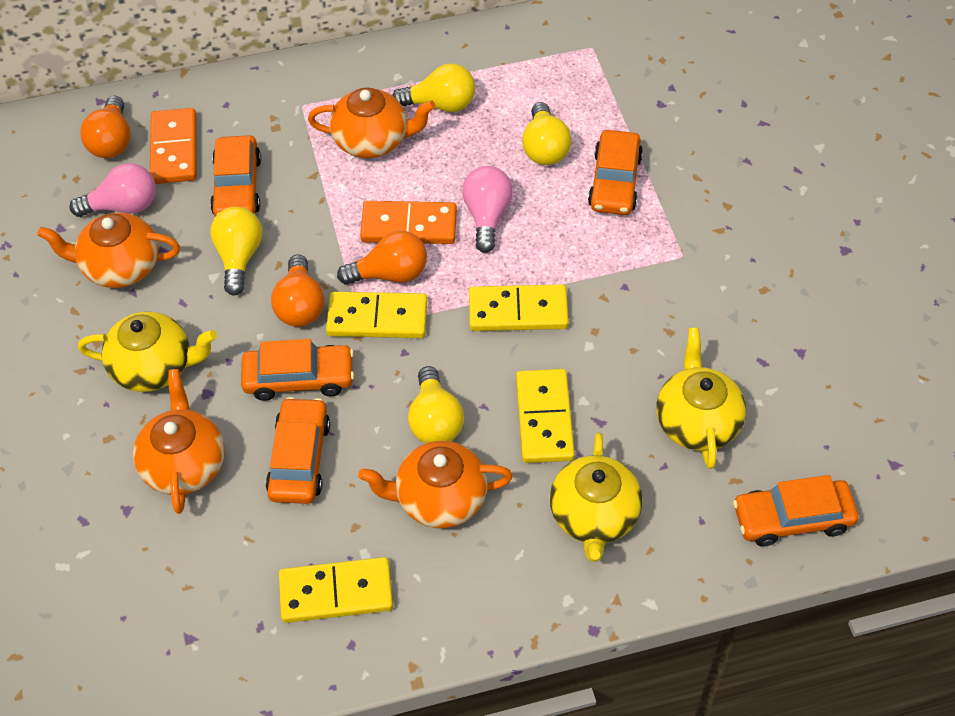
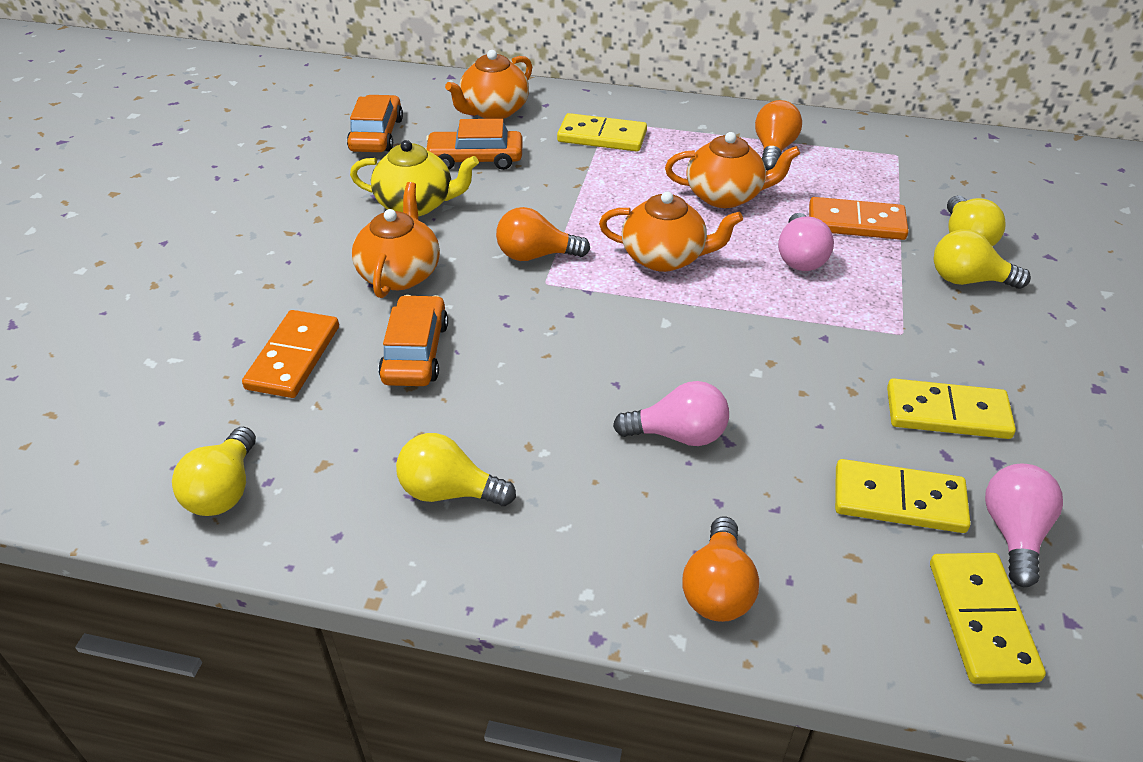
orange car: 5 -> 3
pink light bulb: 2 -> 3
yellow teapot: 3 -> 1

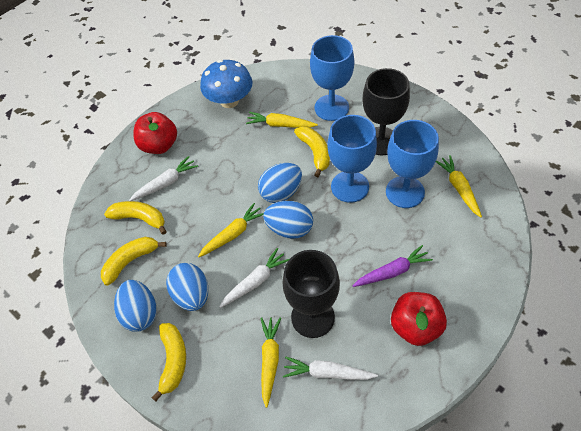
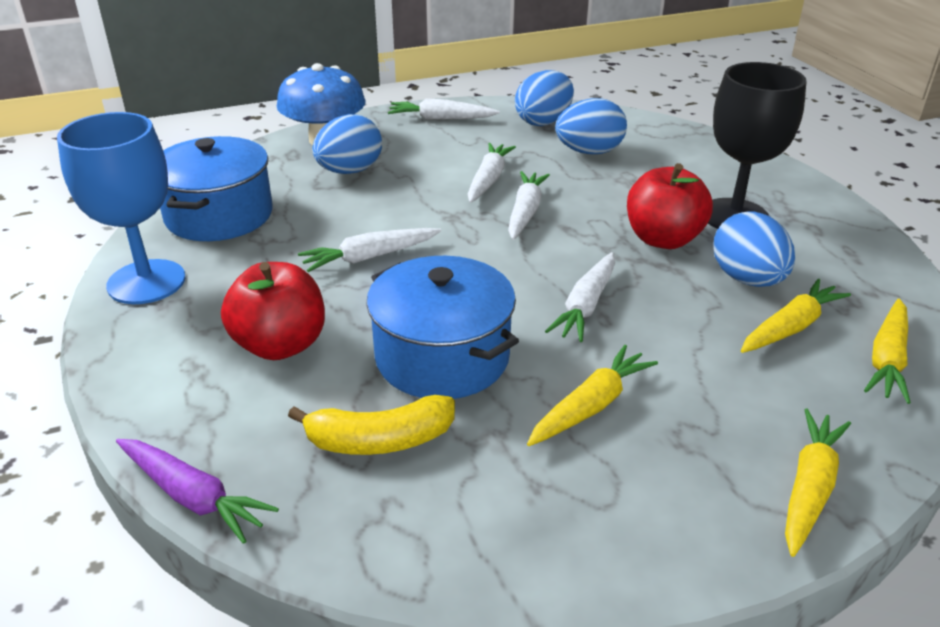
black goblet: 2 -> 1
blue goblet: 3 -> 1
blue pot: 0 -> 2
white carrot: 3 -> 5
yellow banana: 4 -> 1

----------------

From the records given above, reproduce all text exactly and exclude each picture.

orange car: 5 -> 3
pink light bulb: 2 -> 3
yellow teapot: 3 -> 1

black goblet: 2 -> 1
blue goblet: 3 -> 1
blue pot: 0 -> 2
white carrot: 3 -> 5
yellow banana: 4 -> 1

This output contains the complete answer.